» What this task involves:
Go line by line through the records below. Copy whichever lines contain the string "emerald".

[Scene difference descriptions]
------------------------------------------------
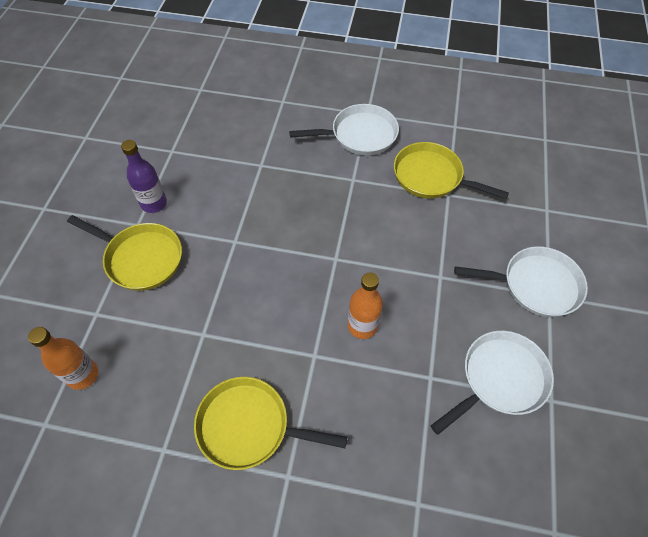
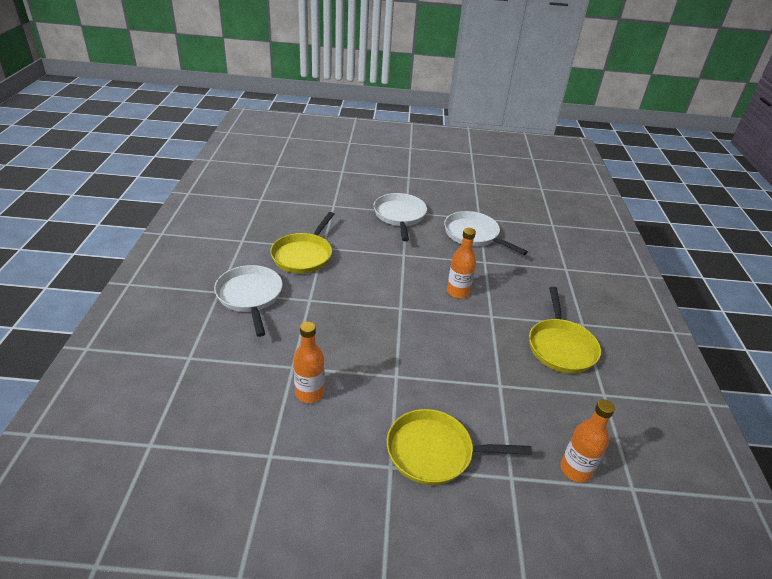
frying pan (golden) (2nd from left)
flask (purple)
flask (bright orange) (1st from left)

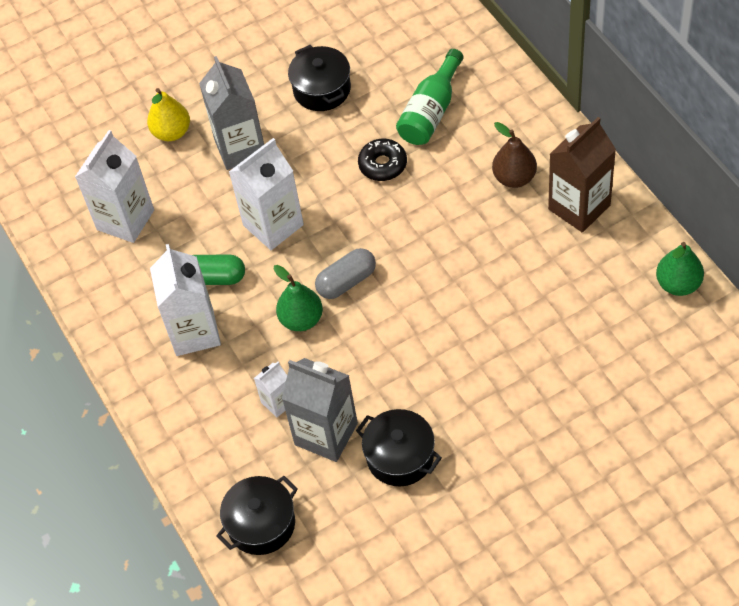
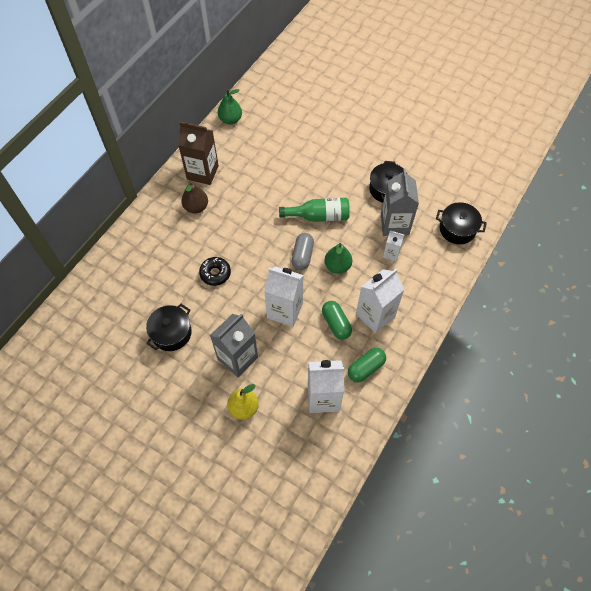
pill shape (gray)
flask (emerald)
pill shape (emerald) (2nd from left)

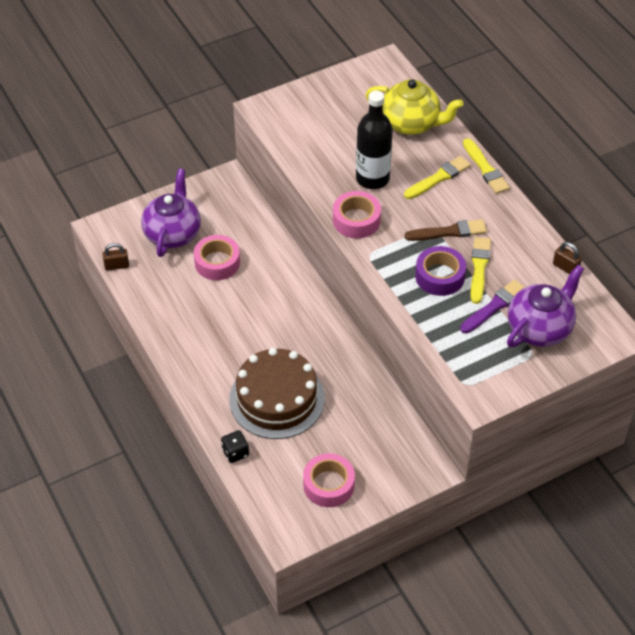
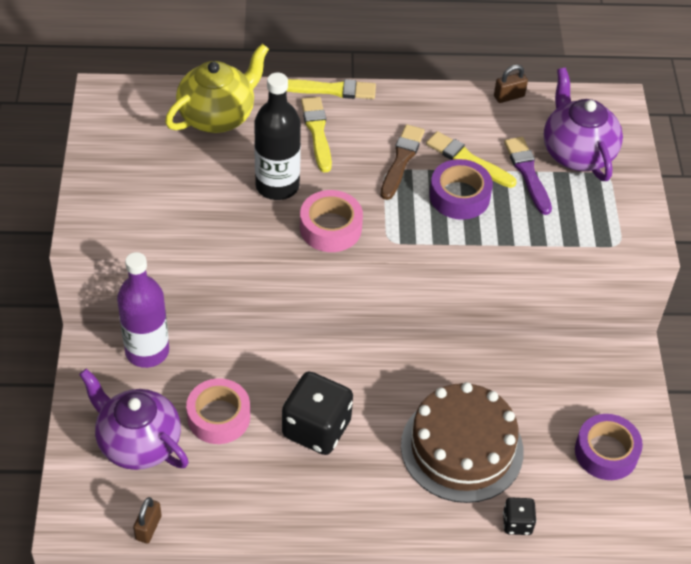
tape (purple) (2nd from left)
flask (purple)
die (jet-black) (1st from left)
------------------------------------------------
» Result of the task:
flask (emerald)
pill shape (emerald) (2nd from left)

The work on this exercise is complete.